*Goal*:
Please reproduce the lines of the records from the line with "green semicircle: moved 4 px left" up to and including the line with "orange cross: rotated 30 degrees clockwise", leaving out the pictures.

*Provided records*:
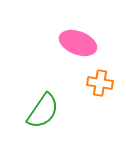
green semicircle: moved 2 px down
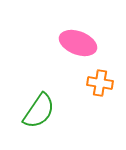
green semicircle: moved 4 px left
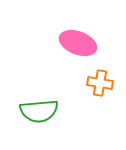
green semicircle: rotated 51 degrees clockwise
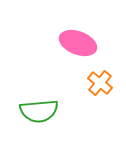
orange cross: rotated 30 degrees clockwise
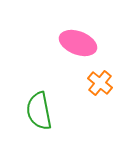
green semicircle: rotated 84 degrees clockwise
==
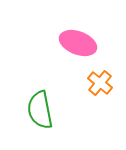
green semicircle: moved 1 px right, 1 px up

*Output of the task*:
green semicircle: moved 4 px left
green semicircle: rotated 51 degrees clockwise
orange cross: rotated 30 degrees clockwise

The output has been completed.